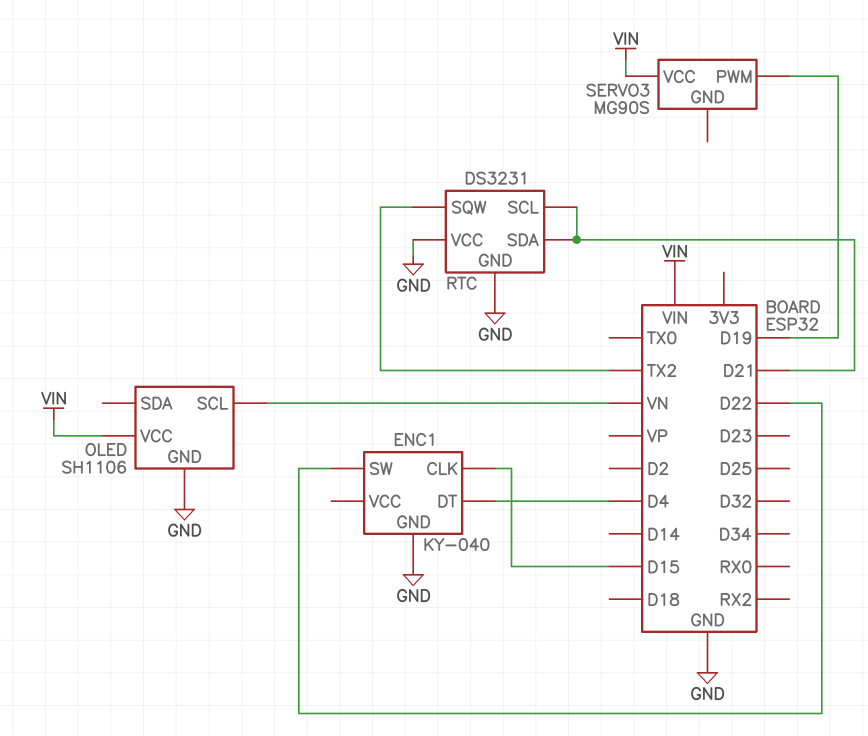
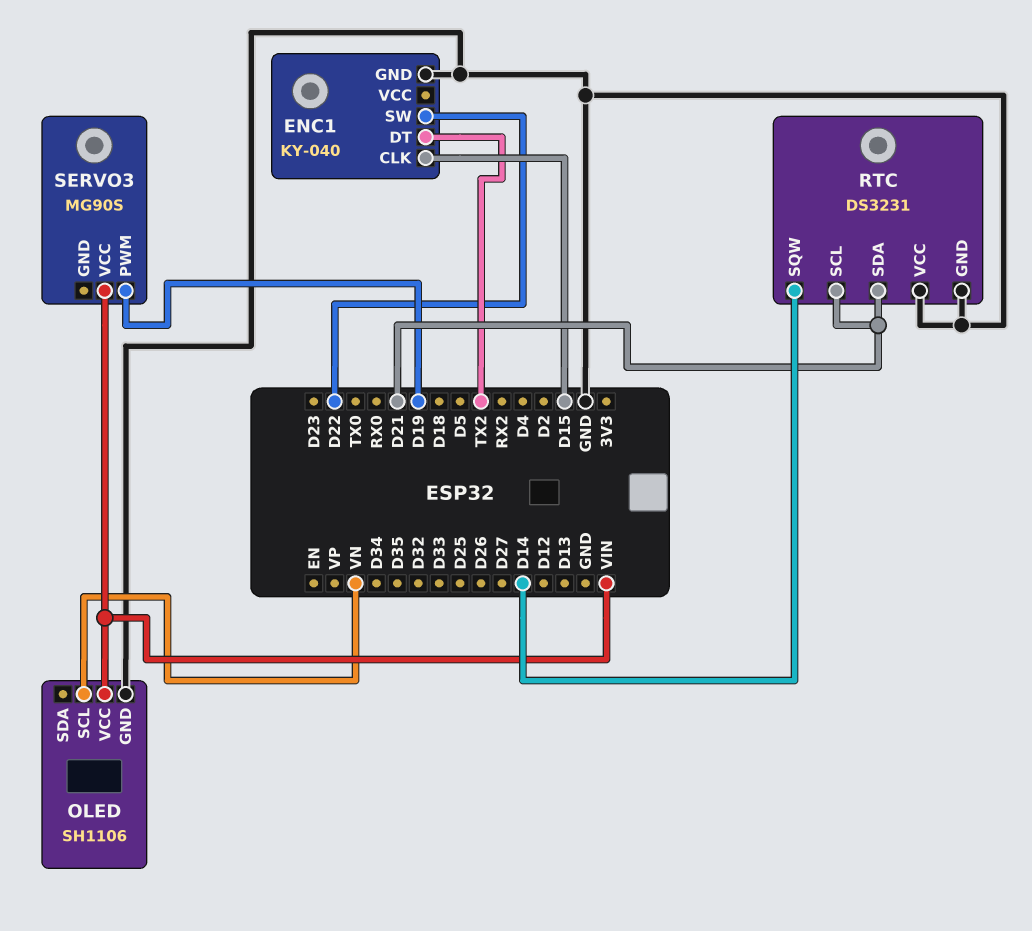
ENC1 pin DT: D4 -> TX2
RTC pin SQW: TX2 -> D14

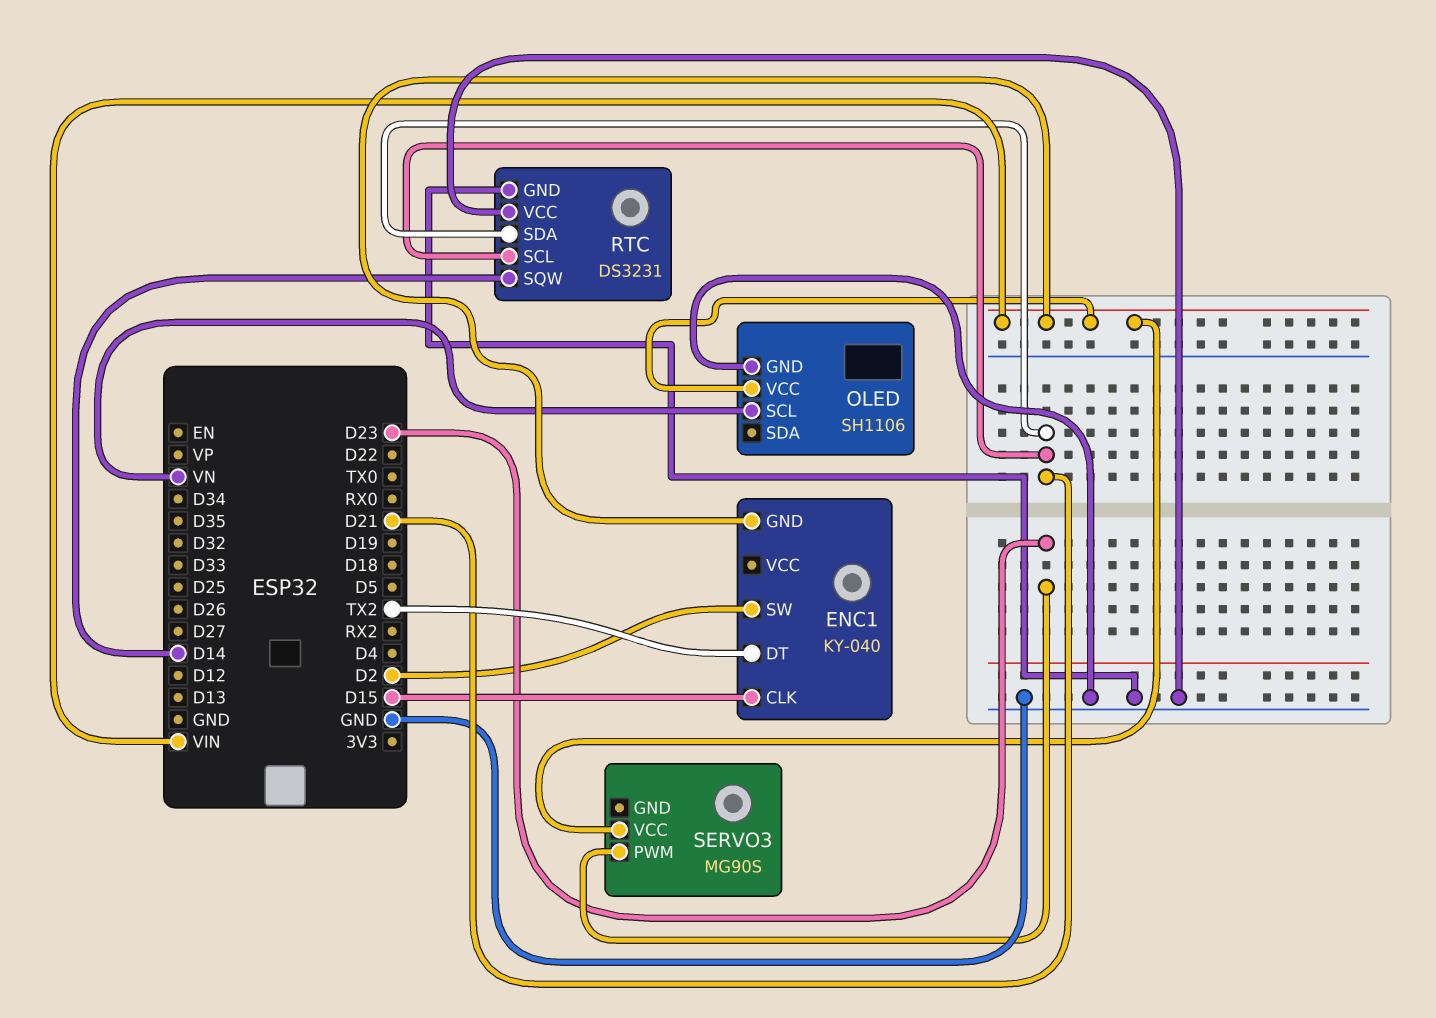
ENC1 pin GND: GND -> VIN
ENC1 pin SW: D22 -> D2
SERVO3 pin PWM: D19 -> D23

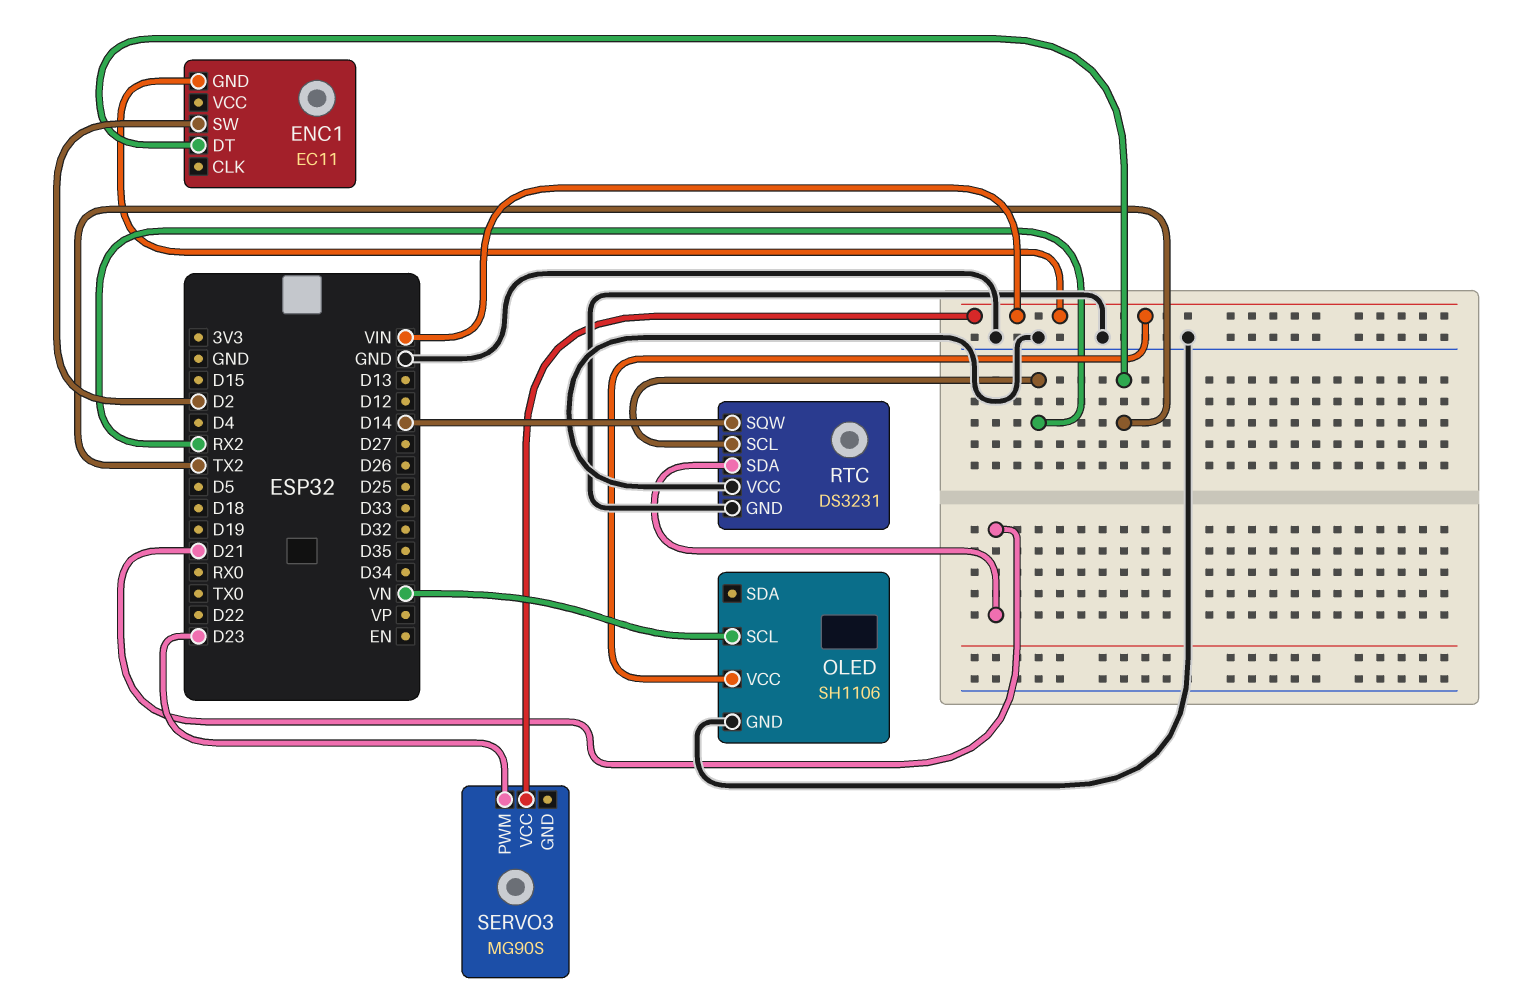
ENC1: KY-040 -> EC11
ENC1 pin CLK: D15 -> none
RTC pin SCL: D21 -> RX2

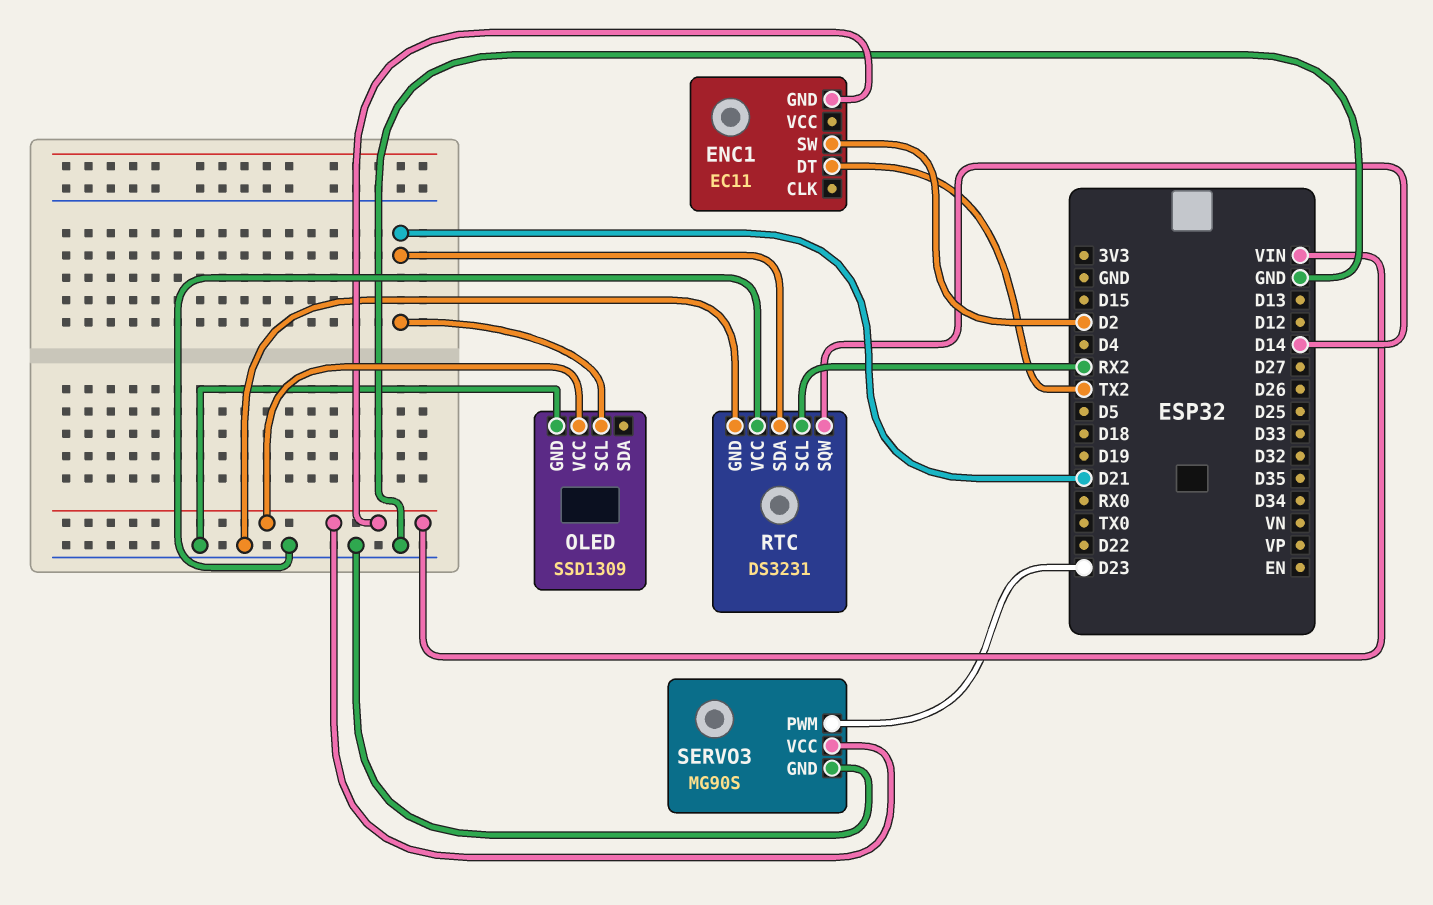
OLED: SH1106 -> SSD1309
OLED pin SCL: VN -> D21
SERVO3 pin GND: none -> GND

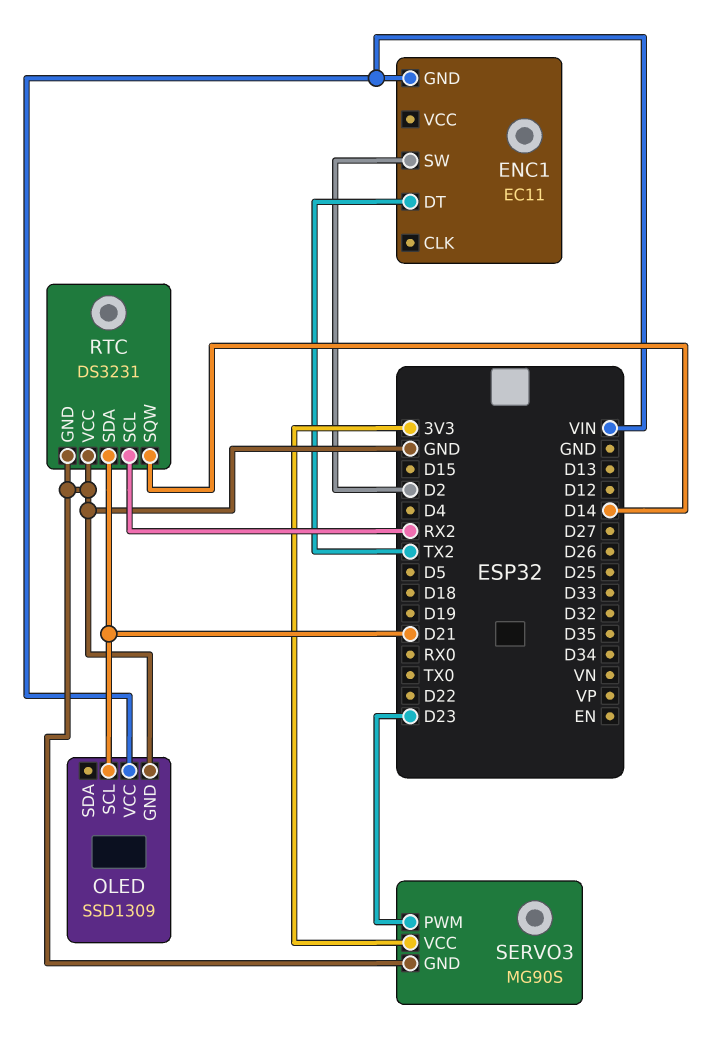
SERVO3 pin VCC: VIN -> 3V3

_TASK STATEMENT_
Do not include pictures. Copy only the lines running from the line with "RTC pin SCL: D21 -> RX2" through the last line of the records, exactly as they appear.

_WRITTEN REPLY_
RTC pin SCL: D21 -> RX2

OLED: SH1106 -> SSD1309
OLED pin SCL: VN -> D21
SERVO3 pin GND: none -> GND

SERVO3 pin VCC: VIN -> 3V3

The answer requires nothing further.